* [Exercise material]
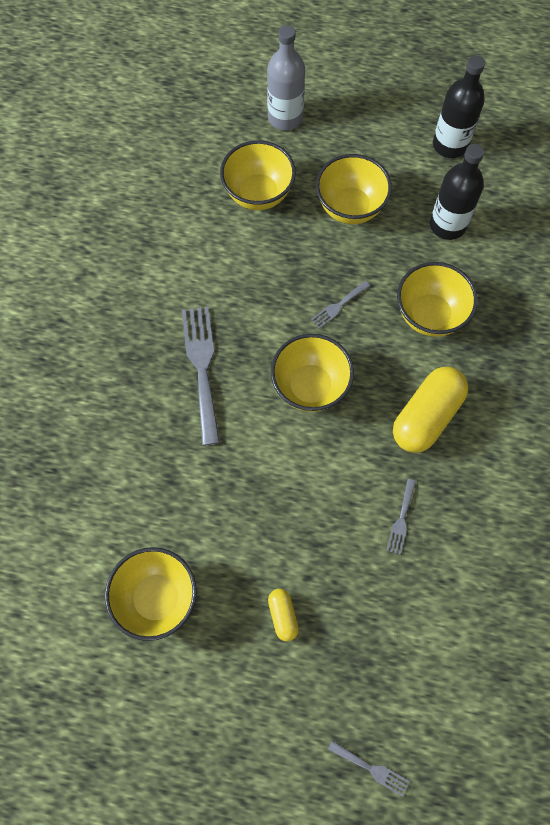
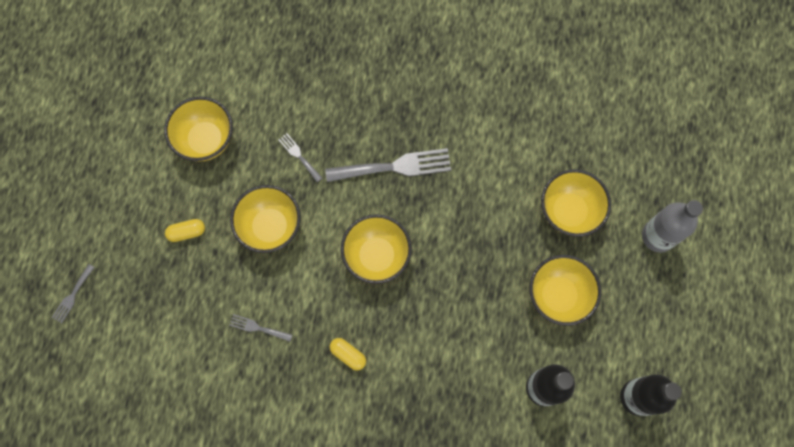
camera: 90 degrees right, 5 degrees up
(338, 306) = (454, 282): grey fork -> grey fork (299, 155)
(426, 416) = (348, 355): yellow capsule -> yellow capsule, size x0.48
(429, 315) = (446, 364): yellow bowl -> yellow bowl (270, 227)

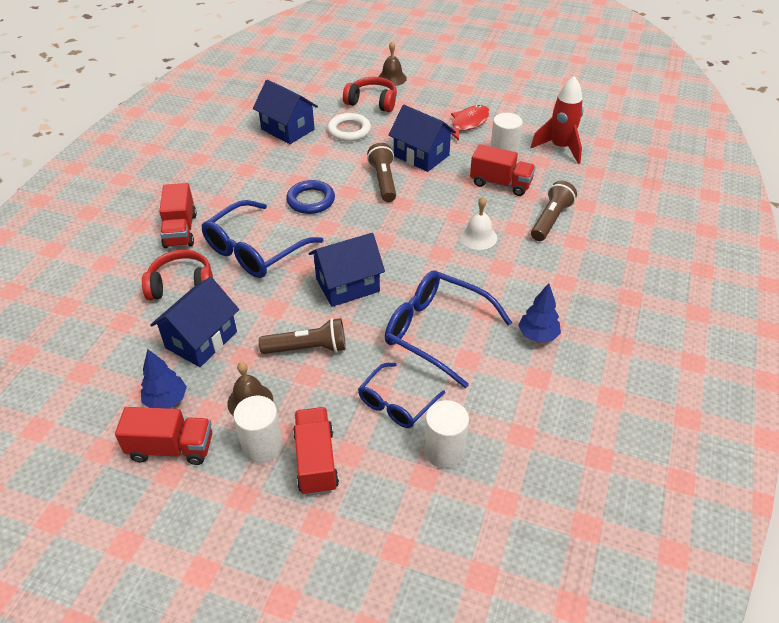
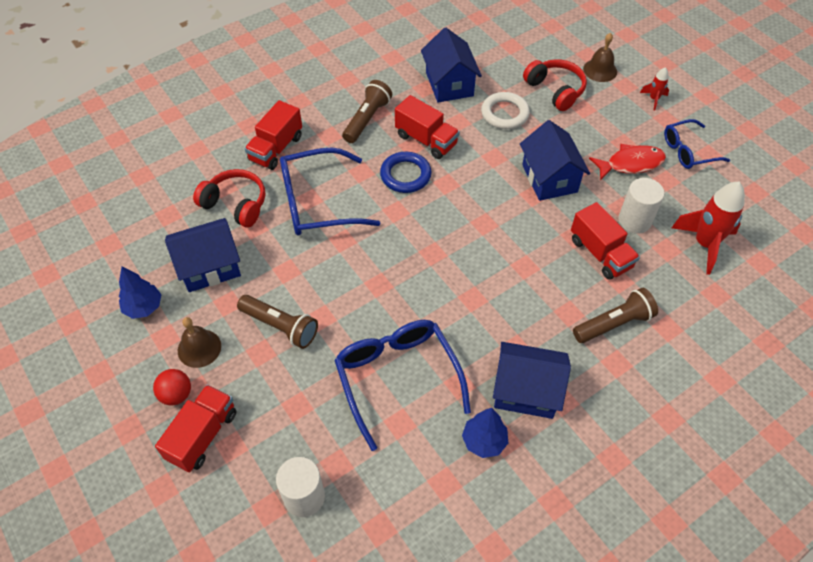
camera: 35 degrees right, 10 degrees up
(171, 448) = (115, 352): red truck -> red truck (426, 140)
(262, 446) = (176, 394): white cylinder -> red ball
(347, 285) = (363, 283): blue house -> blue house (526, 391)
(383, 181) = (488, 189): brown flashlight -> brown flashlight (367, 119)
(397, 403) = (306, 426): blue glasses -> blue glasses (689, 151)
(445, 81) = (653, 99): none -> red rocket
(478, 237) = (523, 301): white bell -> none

* [Work request] Output the line containing "(262, 446) = (176, 394): white" and all lines after it to the end of the records, exactly as given.

* [Your response]
(262, 446) = (176, 394): white cylinder -> red ball
(347, 285) = (363, 283): blue house -> blue house (526, 391)
(383, 181) = (488, 189): brown flashlight -> brown flashlight (367, 119)
(397, 403) = (306, 426): blue glasses -> blue glasses (689, 151)
(445, 81) = (653, 99): none -> red rocket
(478, 237) = (523, 301): white bell -> none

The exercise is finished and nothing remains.